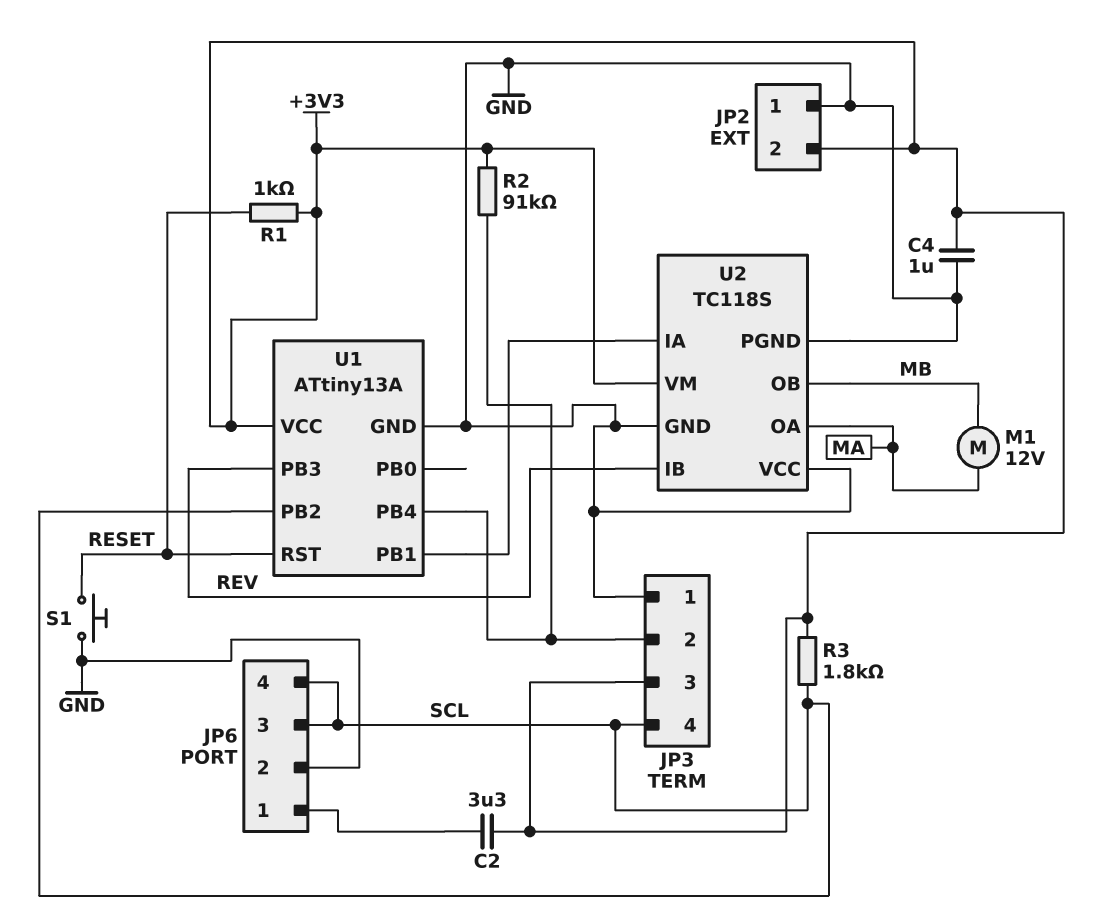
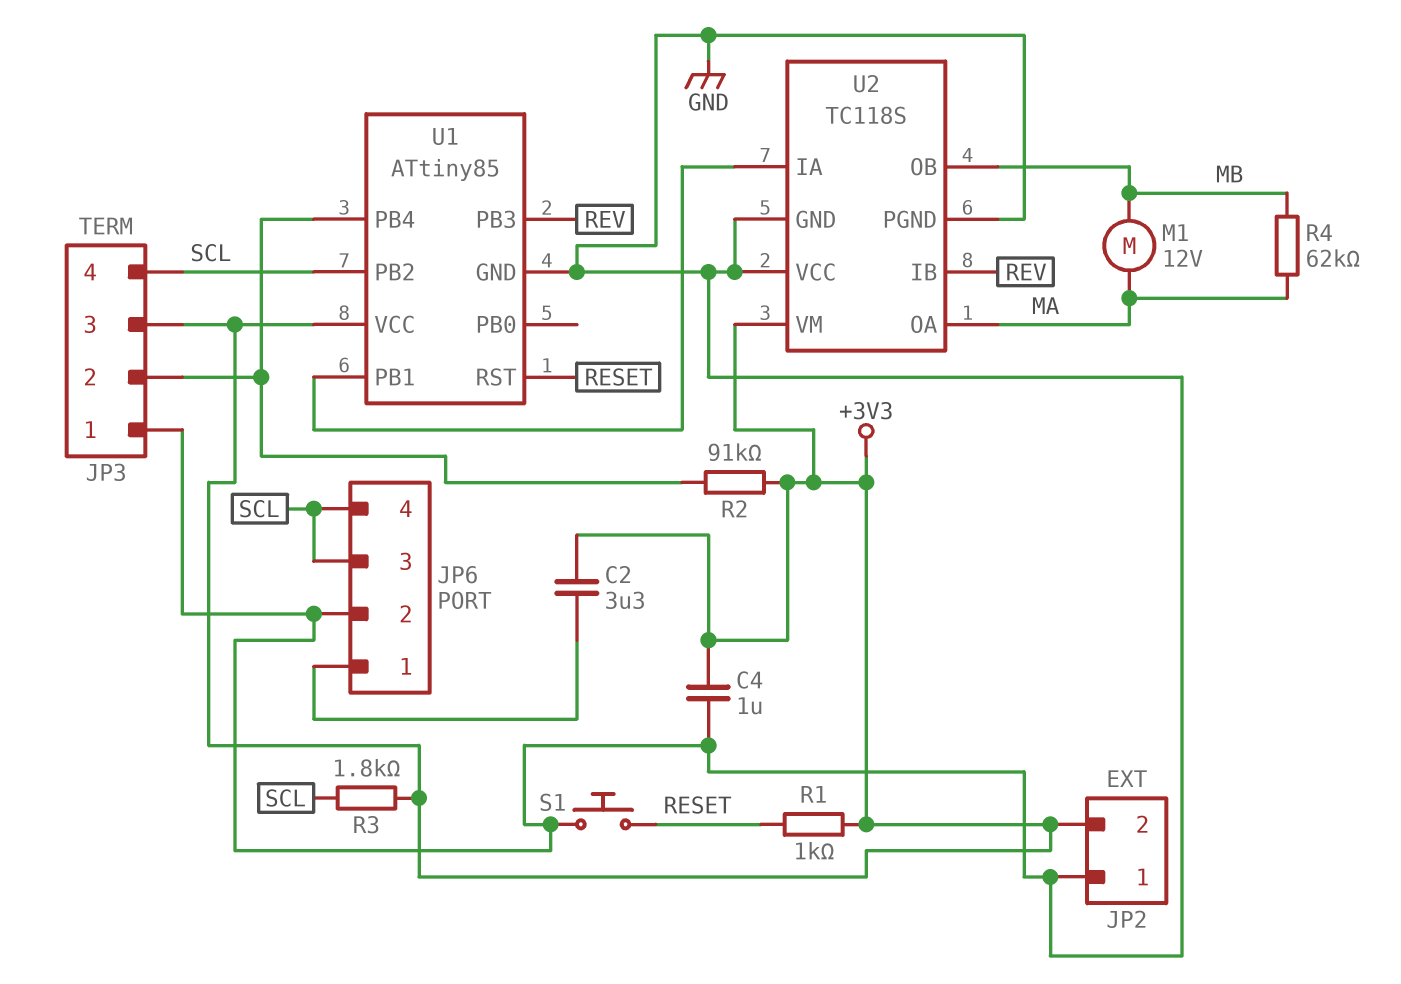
R4: none -> 62k (MA, MB)
U1: ATtiny13A -> ATtiny85

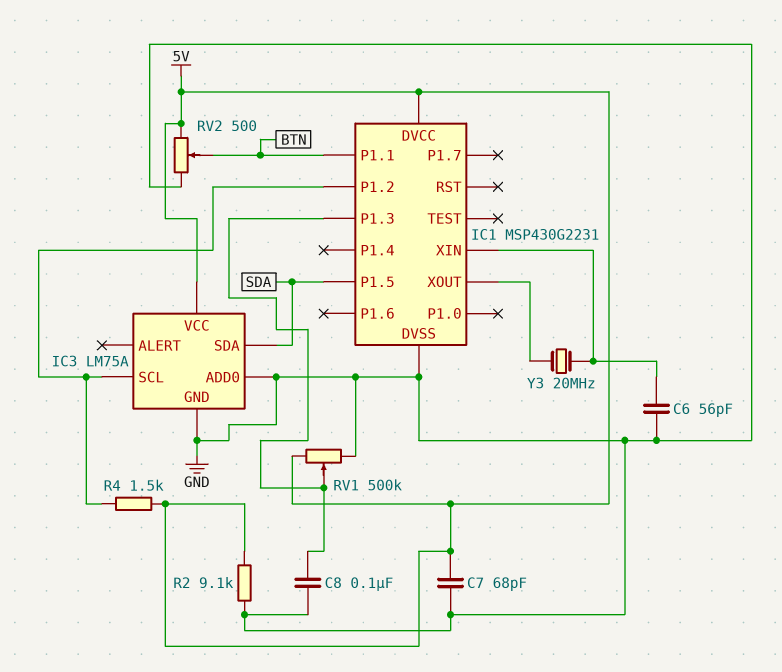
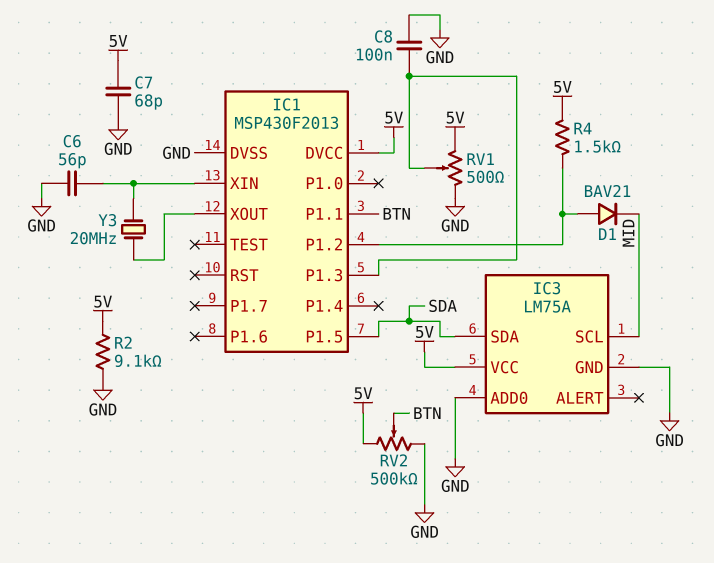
D1: none -> diode BAV21 (A IC1/P1.2, K MID)
IC1: MSP430G2231 -> MSP430F2013
IC3 pin SCL: IC1/P1.2 -> MID
RV1: 500k (5V, GND, wiper IC1/P1.3) -> 500 (5V, GND, wiper IC1/P1.3)
RV2: 500 (5V, GND, wiper BTN) -> 500k (5V, GND, wiper BTN)

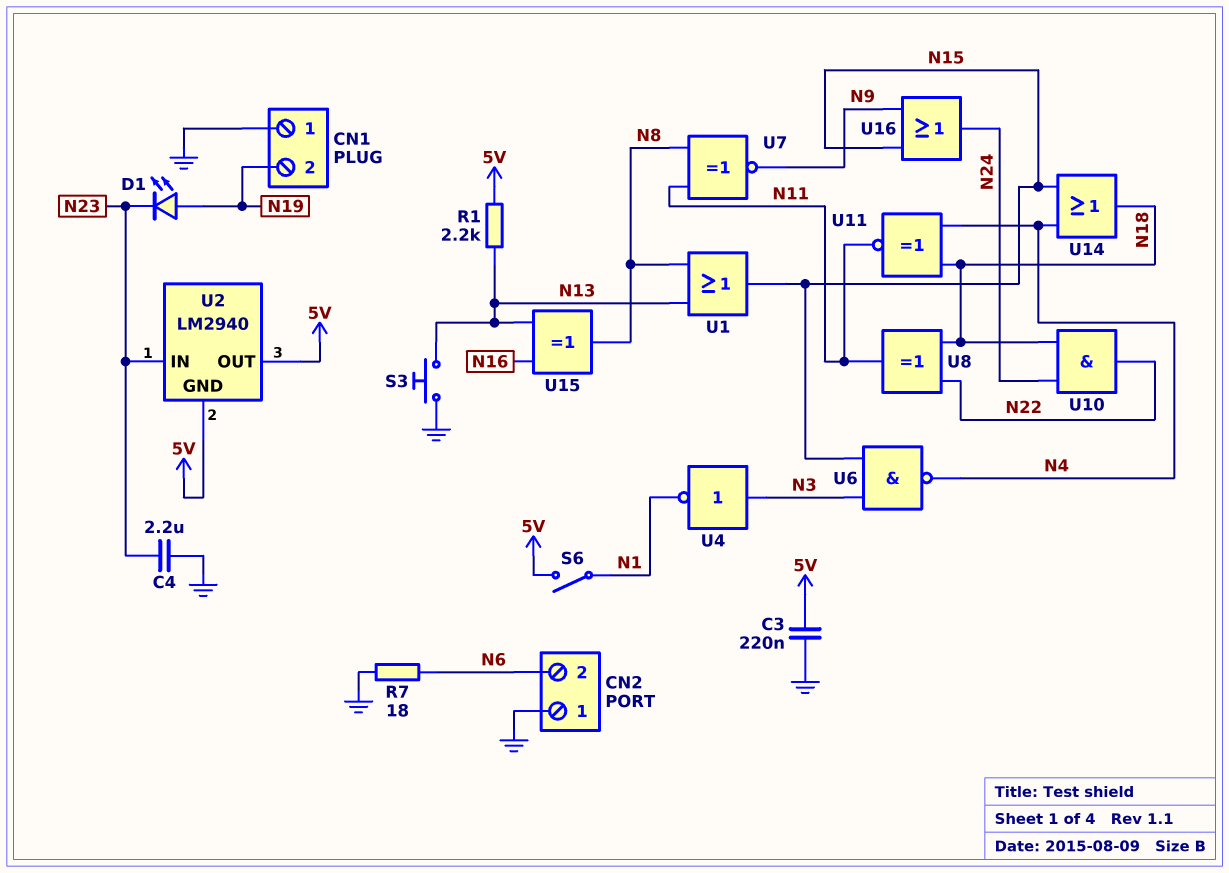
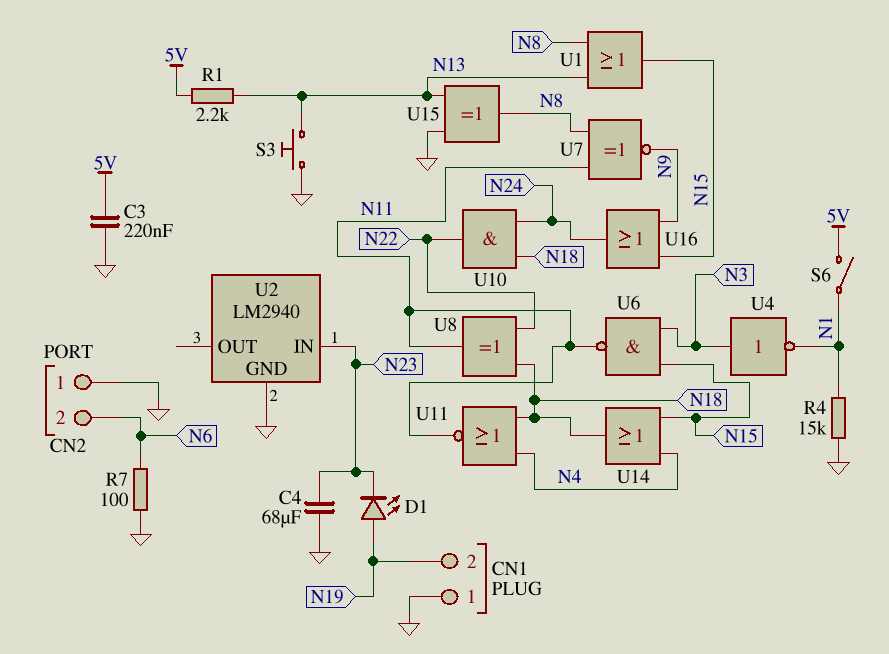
C4: 2.2uF (GND, N23) -> 68uF (GND, N23)
R4: none -> 15k (GND, N1)
R7: 18 (GND, N6) -> 100 (GND, N6)
U2 pin GND: 5V -> GND
U2 pin OUT: 5V -> none
U6: NAND (in N3, in N15, out N4) -> NAND (in N3, in N15, out N11)
U11: XNOR (in N4, in N18, out N11) -> NOR (in N4, in N18, out N11)
U15: XOR (in N13, in N16, out N8) -> XOR (in GND, in N13, out N8)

- WORK REQUEST
Transcribe the listing word for word, but keep its pictures out of the copy.

- EXERCISE ANSWER
R4: none -> 62k (MA, MB)
U1: ATtiny13A -> ATtiny85

D1: none -> diode BAV21 (A IC1/P1.2, K MID)
IC1: MSP430G2231 -> MSP430F2013
IC3 pin SCL: IC1/P1.2 -> MID
RV1: 500k (5V, GND, wiper IC1/P1.3) -> 500 (5V, GND, wiper IC1/P1.3)
RV2: 500 (5V, GND, wiper BTN) -> 500k (5V, GND, wiper BTN)

C4: 2.2uF (GND, N23) -> 68uF (GND, N23)
R4: none -> 15k (GND, N1)
R7: 18 (GND, N6) -> 100 (GND, N6)
U2 pin GND: 5V -> GND
U2 pin OUT: 5V -> none
U6: NAND (in N3, in N15, out N4) -> NAND (in N3, in N15, out N11)
U11: XNOR (in N4, in N18, out N11) -> NOR (in N4, in N18, out N11)
U15: XOR (in N13, in N16, out N8) -> XOR (in GND, in N13, out N8)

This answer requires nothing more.